[Object state change records]
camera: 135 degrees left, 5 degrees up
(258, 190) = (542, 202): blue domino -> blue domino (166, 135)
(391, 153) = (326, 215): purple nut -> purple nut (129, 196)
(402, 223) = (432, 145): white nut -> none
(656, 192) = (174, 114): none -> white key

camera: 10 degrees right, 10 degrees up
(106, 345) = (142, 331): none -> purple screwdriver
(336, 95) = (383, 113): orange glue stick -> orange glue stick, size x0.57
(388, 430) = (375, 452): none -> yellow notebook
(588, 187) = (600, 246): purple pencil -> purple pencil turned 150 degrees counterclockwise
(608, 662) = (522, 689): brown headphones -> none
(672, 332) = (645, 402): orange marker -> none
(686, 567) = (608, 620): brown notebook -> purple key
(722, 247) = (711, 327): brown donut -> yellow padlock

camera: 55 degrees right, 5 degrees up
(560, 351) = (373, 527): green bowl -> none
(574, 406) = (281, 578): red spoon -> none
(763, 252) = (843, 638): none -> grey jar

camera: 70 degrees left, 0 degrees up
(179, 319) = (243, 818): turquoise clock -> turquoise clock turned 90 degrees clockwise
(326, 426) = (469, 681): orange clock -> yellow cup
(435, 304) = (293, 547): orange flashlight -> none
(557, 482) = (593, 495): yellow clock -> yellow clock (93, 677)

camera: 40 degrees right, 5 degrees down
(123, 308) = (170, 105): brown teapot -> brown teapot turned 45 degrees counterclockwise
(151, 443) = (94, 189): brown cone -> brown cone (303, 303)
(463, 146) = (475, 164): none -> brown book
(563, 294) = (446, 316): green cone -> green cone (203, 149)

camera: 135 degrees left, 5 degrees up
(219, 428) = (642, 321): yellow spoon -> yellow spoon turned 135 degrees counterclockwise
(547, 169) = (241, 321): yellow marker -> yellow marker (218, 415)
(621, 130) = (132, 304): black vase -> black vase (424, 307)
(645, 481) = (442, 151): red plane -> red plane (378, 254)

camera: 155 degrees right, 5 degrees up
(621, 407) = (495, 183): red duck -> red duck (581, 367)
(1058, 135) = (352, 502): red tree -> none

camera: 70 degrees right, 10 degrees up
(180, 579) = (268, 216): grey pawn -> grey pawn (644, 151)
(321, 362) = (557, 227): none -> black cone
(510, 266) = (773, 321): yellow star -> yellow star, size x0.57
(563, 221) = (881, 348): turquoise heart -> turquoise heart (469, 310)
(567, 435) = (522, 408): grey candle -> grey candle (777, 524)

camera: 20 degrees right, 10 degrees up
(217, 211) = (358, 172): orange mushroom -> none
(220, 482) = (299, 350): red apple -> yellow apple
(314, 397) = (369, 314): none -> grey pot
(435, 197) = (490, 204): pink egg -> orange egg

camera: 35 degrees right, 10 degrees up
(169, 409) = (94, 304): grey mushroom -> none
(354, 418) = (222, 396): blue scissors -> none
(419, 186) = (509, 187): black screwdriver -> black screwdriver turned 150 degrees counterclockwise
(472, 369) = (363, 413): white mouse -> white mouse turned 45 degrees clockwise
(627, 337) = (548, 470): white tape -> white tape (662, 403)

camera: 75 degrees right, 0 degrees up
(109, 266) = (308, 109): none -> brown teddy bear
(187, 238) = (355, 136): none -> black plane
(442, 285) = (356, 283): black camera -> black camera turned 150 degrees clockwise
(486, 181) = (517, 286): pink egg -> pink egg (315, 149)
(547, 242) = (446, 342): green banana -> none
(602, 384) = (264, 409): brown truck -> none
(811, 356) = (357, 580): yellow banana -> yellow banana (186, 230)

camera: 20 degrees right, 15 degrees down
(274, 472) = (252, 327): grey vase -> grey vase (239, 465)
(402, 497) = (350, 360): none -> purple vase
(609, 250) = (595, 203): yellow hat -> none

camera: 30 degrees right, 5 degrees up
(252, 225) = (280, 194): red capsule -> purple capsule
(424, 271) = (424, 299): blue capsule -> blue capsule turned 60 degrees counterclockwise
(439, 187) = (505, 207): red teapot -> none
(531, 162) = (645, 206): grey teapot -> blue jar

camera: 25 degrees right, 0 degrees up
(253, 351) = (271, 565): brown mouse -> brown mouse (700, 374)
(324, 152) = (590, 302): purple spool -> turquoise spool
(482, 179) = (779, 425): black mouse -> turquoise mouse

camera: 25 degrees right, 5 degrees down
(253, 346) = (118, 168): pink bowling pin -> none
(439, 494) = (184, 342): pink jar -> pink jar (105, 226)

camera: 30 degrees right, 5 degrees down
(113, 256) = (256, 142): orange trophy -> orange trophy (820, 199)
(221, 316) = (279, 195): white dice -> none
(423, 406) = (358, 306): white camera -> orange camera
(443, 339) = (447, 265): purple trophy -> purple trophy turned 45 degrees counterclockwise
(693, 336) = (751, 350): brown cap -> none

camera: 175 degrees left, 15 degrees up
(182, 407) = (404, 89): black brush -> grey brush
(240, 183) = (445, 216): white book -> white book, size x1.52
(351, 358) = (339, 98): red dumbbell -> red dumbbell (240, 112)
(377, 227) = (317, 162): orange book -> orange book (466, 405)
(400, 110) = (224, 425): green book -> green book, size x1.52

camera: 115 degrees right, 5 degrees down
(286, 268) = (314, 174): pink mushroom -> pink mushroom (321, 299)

▶ **TASK REQUIREMENTS**
What you need to do is retype all the entries exactly as written.

▶ **YOUR SOLUTION**
camera: 135 degrees left, 5 degrees up
(258, 190) = (542, 202): blue domino -> blue domino (166, 135)
(391, 153) = (326, 215): purple nut -> purple nut (129, 196)
(402, 223) = (432, 145): white nut -> none
(656, 192) = (174, 114): none -> white key

camera: 10 degrees right, 10 degrees up
(106, 345) = (142, 331): none -> purple screwdriver
(336, 95) = (383, 113): orange glue stick -> orange glue stick, size x0.57
(388, 430) = (375, 452): none -> yellow notebook
(588, 187) = (600, 246): purple pencil -> purple pencil turned 150 degrees counterclockwise
(608, 662) = (522, 689): brown headphones -> none
(672, 332) = (645, 402): orange marker -> none
(686, 567) = (608, 620): brown notebook -> purple key
(722, 247) = (711, 327): brown donut -> yellow padlock

camera: 55 degrees right, 5 degrees up
(560, 351) = (373, 527): green bowl -> none
(574, 406) = (281, 578): red spoon -> none
(763, 252) = (843, 638): none -> grey jar

camera: 70 degrees left, 0 degrees up
(179, 319) = (243, 818): turquoise clock -> turquoise clock turned 90 degrees clockwise
(326, 426) = (469, 681): orange clock -> yellow cup
(435, 304) = (293, 547): orange flashlight -> none
(557, 482) = (593, 495): yellow clock -> yellow clock (93, 677)

camera: 40 degrees right, 5 degrees down
(123, 308) = (170, 105): brown teapot -> brown teapot turned 45 degrees counterclockwise
(151, 443) = (94, 189): brown cone -> brown cone (303, 303)
(463, 146) = (475, 164): none -> brown book
(563, 294) = (446, 316): green cone -> green cone (203, 149)

camera: 135 degrees left, 5 degrees up
(219, 428) = (642, 321): yellow spoon -> yellow spoon turned 135 degrees counterclockwise
(547, 169) = (241, 321): yellow marker -> yellow marker (218, 415)
(621, 130) = (132, 304): black vase -> black vase (424, 307)
(645, 481) = (442, 151): red plane -> red plane (378, 254)

camera: 155 degrees right, 5 degrees up
(621, 407) = (495, 183): red duck -> red duck (581, 367)
(1058, 135) = (352, 502): red tree -> none

camera: 70 degrees right, 10 degrees up
(180, 579) = (268, 216): grey pawn -> grey pawn (644, 151)
(321, 362) = (557, 227): none -> black cone
(510, 266) = (773, 321): yellow star -> yellow star, size x0.57
(563, 221) = (881, 348): turquoise heart -> turquoise heart (469, 310)
(567, 435) = (522, 408): grey candle -> grey candle (777, 524)

camera: 20 degrees right, 10 degrees up
(217, 211) = (358, 172): orange mushroom -> none
(220, 482) = (299, 350): red apple -> yellow apple
(314, 397) = (369, 314): none -> grey pot
(435, 197) = (490, 204): pink egg -> orange egg

camera: 35 degrees right, 10 degrees up
(169, 409) = (94, 304): grey mushroom -> none
(354, 418) = (222, 396): blue scissors -> none
(419, 186) = (509, 187): black screwdriver -> black screwdriver turned 150 degrees counterclockwise
(472, 369) = (363, 413): white mouse -> white mouse turned 45 degrees clockwise
(627, 337) = (548, 470): white tape -> white tape (662, 403)

camera: 75 degrees right, 0 degrees up
(109, 266) = (308, 109): none -> brown teddy bear
(187, 238) = (355, 136): none -> black plane
(442, 285) = (356, 283): black camera -> black camera turned 150 degrees clockwise
(486, 181) = (517, 286): pink egg -> pink egg (315, 149)
(547, 242) = (446, 342): green banana -> none
(602, 384) = (264, 409): brown truck -> none
(811, 356) = (357, 580): yellow banana -> yellow banana (186, 230)

camera: 20 degrees right, 15 degrees down
(274, 472) = (252, 327): grey vase -> grey vase (239, 465)
(402, 497) = (350, 360): none -> purple vase
(609, 250) = (595, 203): yellow hat -> none

camera: 30 degrees right, 5 degrees up
(252, 225) = (280, 194): red capsule -> purple capsule
(424, 271) = (424, 299): blue capsule -> blue capsule turned 60 degrees counterclockwise
(439, 187) = (505, 207): red teapot -> none
(531, 162) = (645, 206): grey teapot -> blue jar

camera: 25 degrees right, 0 degrees up
(253, 351) = (271, 565): brown mouse -> brown mouse (700, 374)
(324, 152) = (590, 302): purple spool -> turquoise spool
(482, 179) = (779, 425): black mouse -> turquoise mouse

camera: 25 degrees right, 5 degrees down
(253, 346) = (118, 168): pink bowling pin -> none
(439, 494) = (184, 342): pink jar -> pink jar (105, 226)

camera: 30 degrees right, 5 degrees down
(113, 256) = (256, 142): orange trophy -> orange trophy (820, 199)
(221, 316) = (279, 195): white dice -> none
(423, 406) = (358, 306): white camera -> orange camera
(443, 339) = (447, 265): purple trophy -> purple trophy turned 45 degrees counterclockwise
(693, 336) = (751, 350): brown cap -> none

camera: 175 degrees left, 15 degrees up
(182, 407) = (404, 89): black brush -> grey brush
(240, 183) = (445, 216): white book -> white book, size x1.52
(351, 358) = (339, 98): red dumbbell -> red dumbbell (240, 112)
(377, 227) = (317, 162): orange book -> orange book (466, 405)
(400, 110) = (224, 425): green book -> green book, size x1.52

camera: 115 degrees right, 5 degrees down
(286, 268) = (314, 174): pink mushroom -> pink mushroom (321, 299)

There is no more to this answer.